DATASET RECORDS:
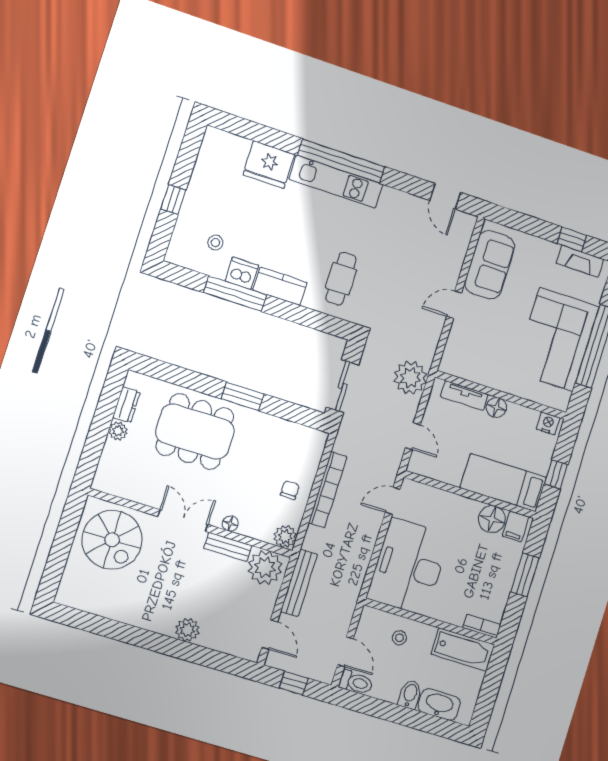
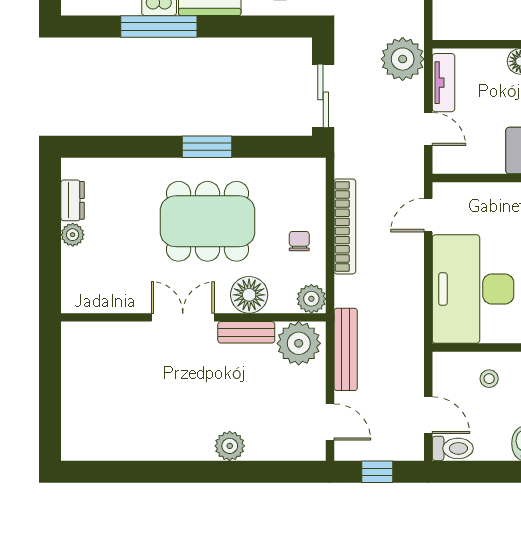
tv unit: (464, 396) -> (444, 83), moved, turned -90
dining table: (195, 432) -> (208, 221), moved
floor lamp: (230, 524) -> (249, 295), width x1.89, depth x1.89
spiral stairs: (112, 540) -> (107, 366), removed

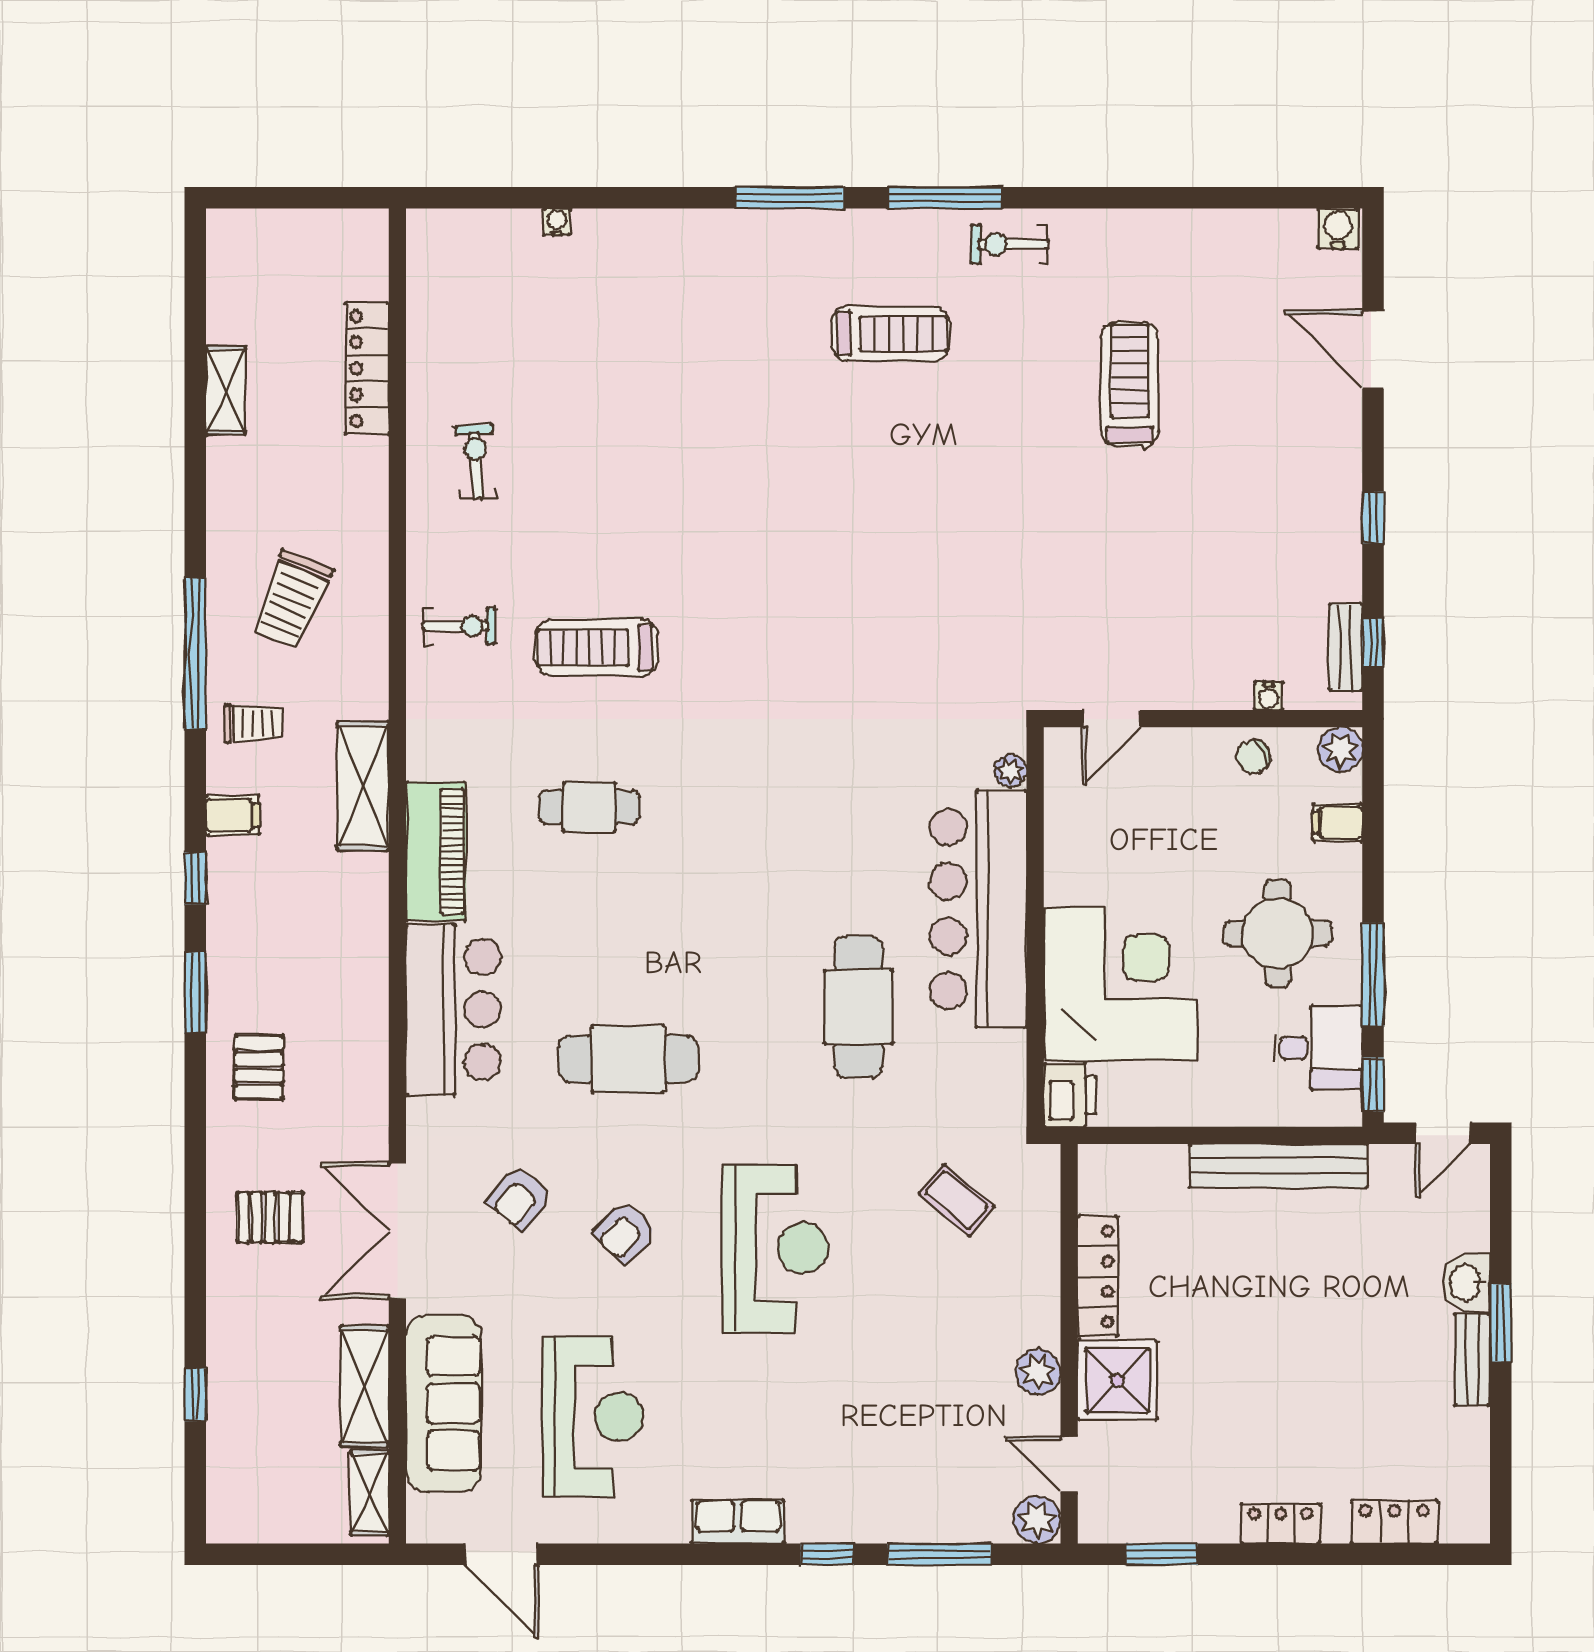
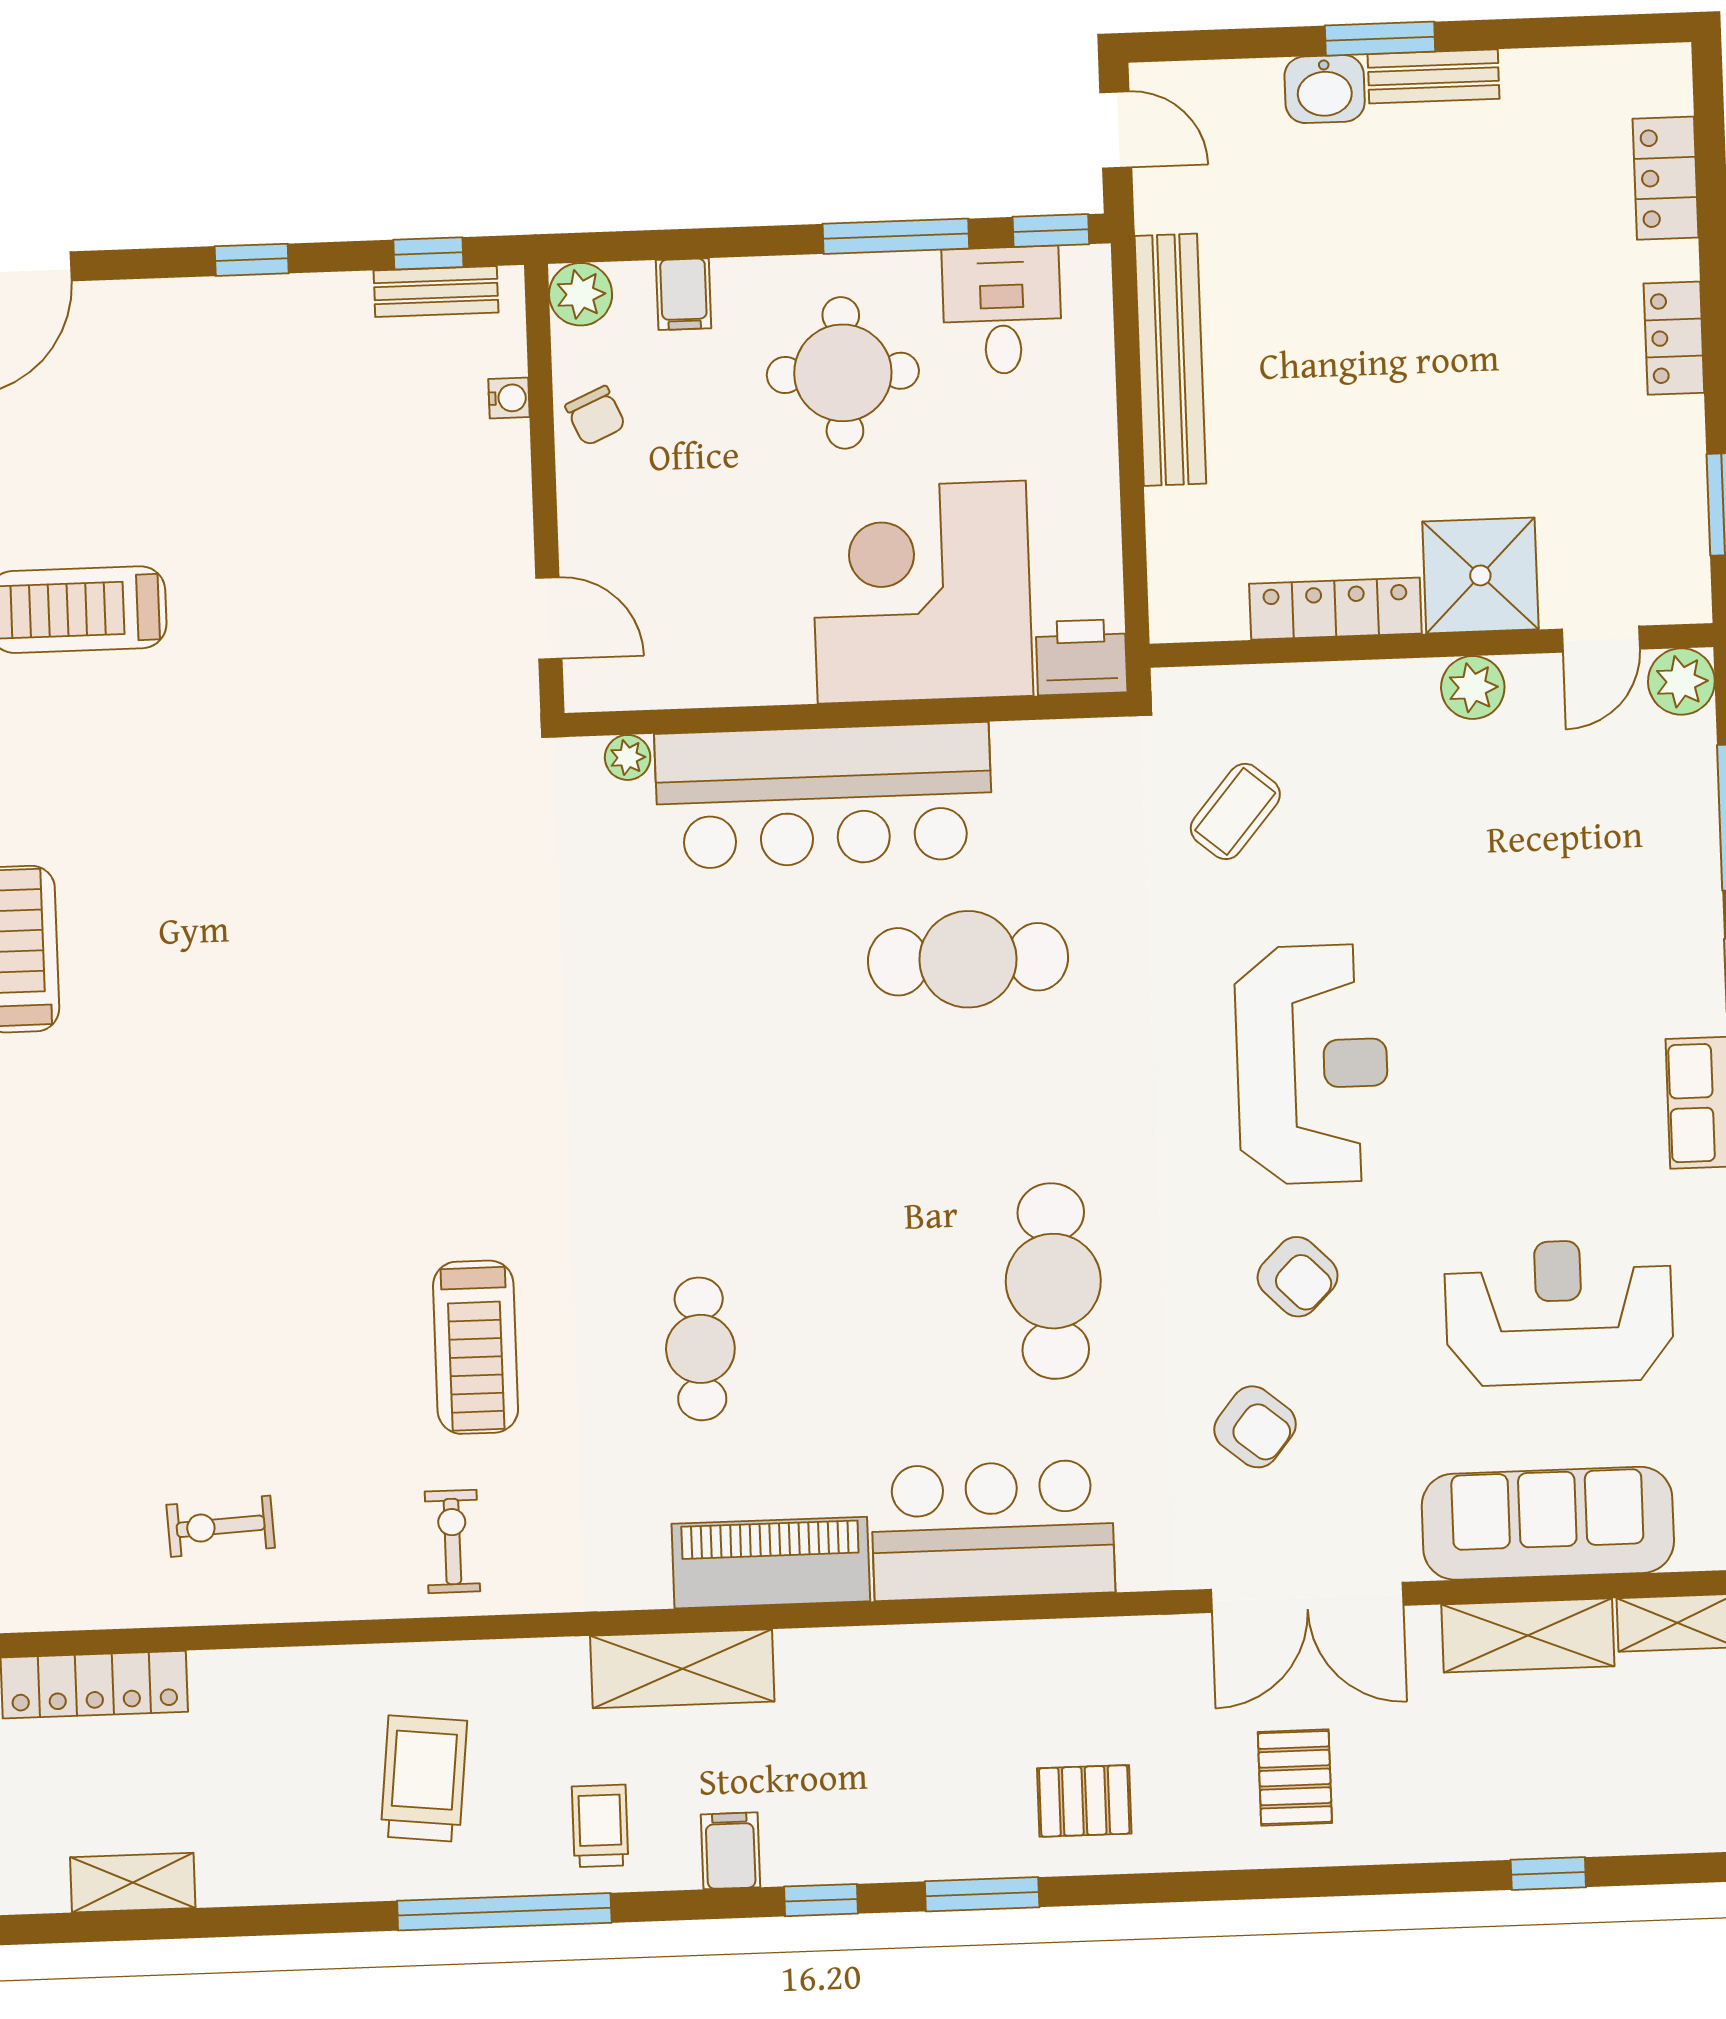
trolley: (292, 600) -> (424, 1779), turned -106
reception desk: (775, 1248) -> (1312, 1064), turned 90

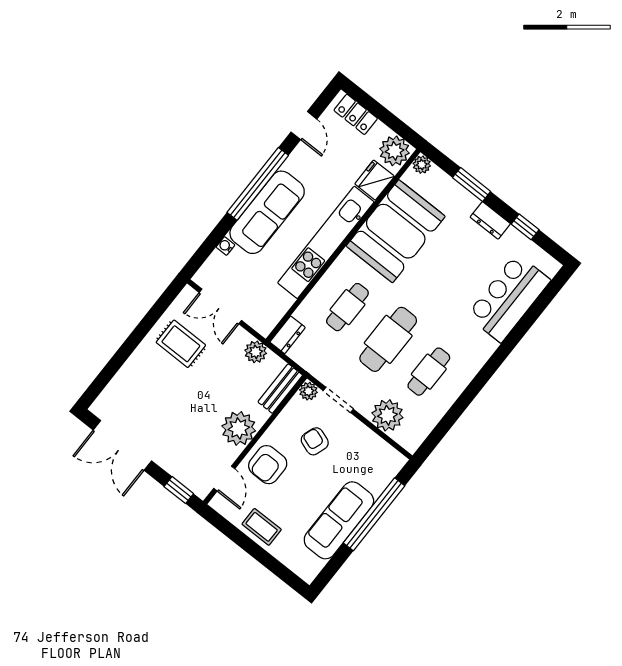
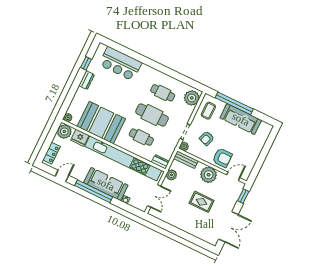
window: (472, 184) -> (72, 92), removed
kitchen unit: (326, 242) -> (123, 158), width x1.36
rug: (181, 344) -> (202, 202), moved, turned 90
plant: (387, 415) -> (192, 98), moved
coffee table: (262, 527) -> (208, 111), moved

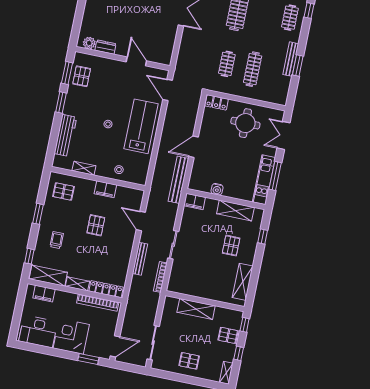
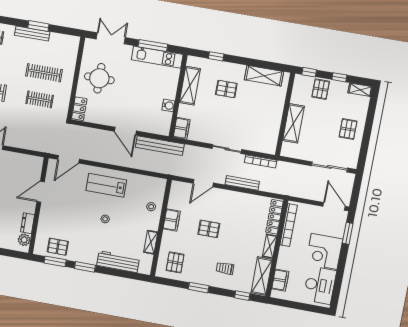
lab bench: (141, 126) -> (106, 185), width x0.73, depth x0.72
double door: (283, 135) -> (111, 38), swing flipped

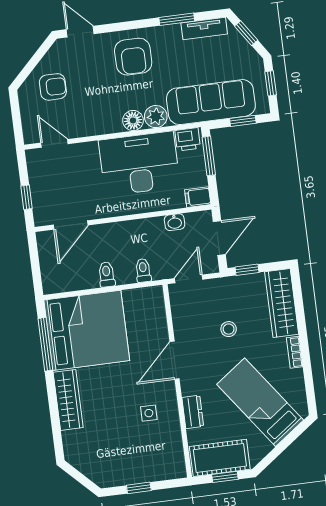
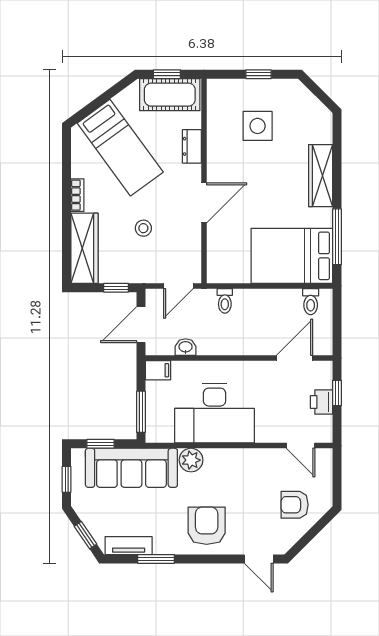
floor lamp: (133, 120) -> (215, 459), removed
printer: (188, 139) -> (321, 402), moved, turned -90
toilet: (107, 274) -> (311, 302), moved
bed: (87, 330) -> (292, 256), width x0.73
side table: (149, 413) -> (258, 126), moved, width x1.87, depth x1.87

WORK REQUIRED: Every line that holds the word "floor" should be copied from the listing.

SOLVED PROBLEM:
floor lamp: (230, 524) -> (249, 295), width x1.89, depth x1.89
floor lamp: (133, 120) -> (215, 459), removed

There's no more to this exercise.